**EXERCISE INSTRUCTIONS:** In your copy, set down the entries exactly and exclude the pictures.

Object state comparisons
BEGIN
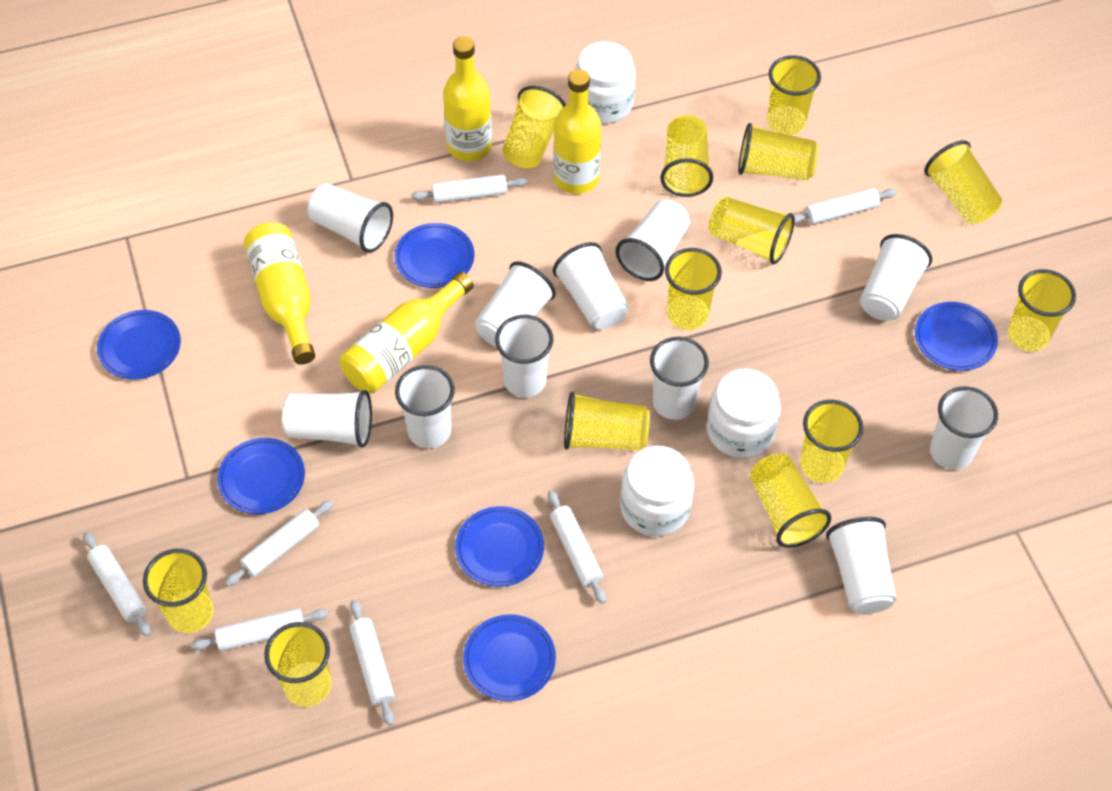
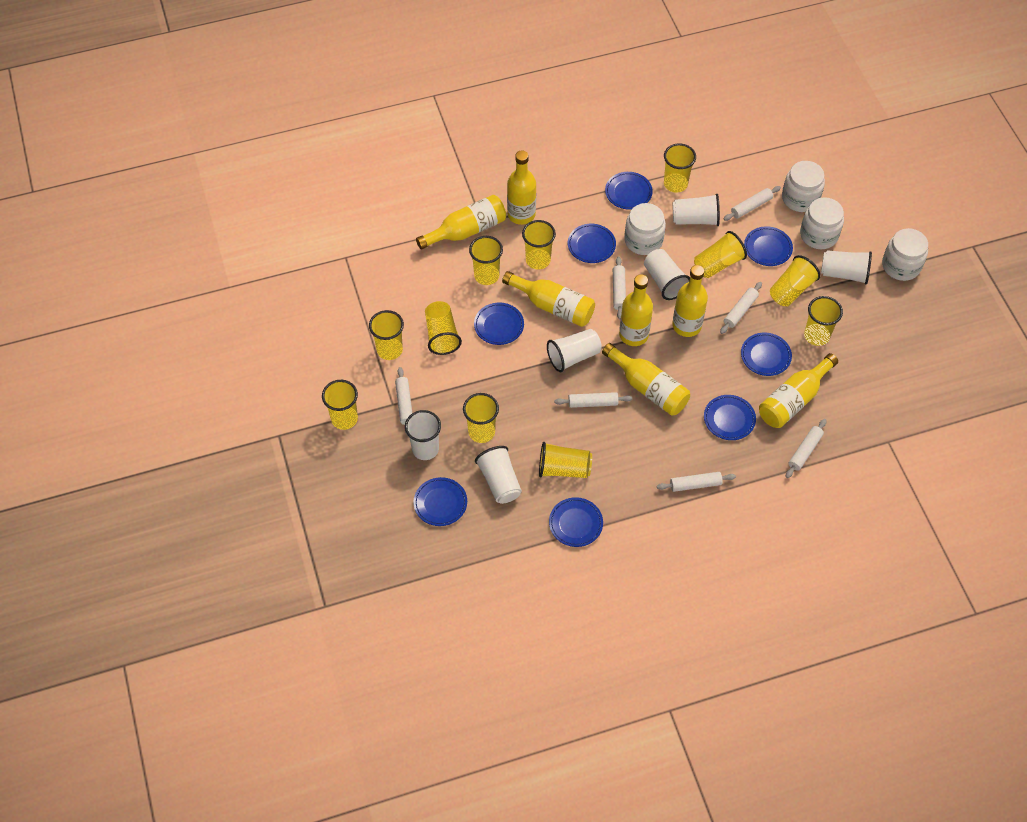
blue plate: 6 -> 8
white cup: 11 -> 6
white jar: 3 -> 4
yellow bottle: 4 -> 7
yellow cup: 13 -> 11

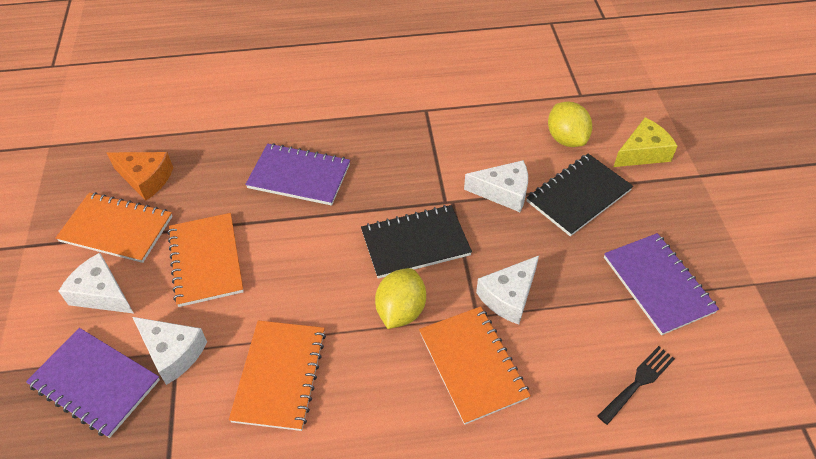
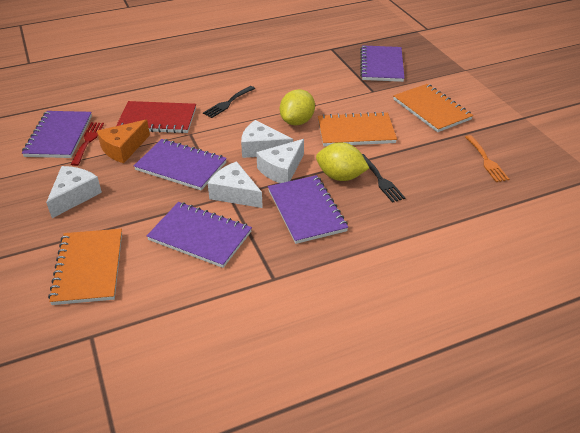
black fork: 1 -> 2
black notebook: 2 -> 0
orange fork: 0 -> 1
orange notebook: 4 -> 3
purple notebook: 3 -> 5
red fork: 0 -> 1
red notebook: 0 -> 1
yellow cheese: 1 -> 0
END
**RESULT FOR THIS TASK:**
blue plate: 6 -> 8
white cup: 11 -> 6
white jar: 3 -> 4
yellow bottle: 4 -> 7
yellow cup: 13 -> 11

black fork: 1 -> 2
black notebook: 2 -> 0
orange fork: 0 -> 1
orange notebook: 4 -> 3
purple notebook: 3 -> 5
red fork: 0 -> 1
red notebook: 0 -> 1
yellow cheese: 1 -> 0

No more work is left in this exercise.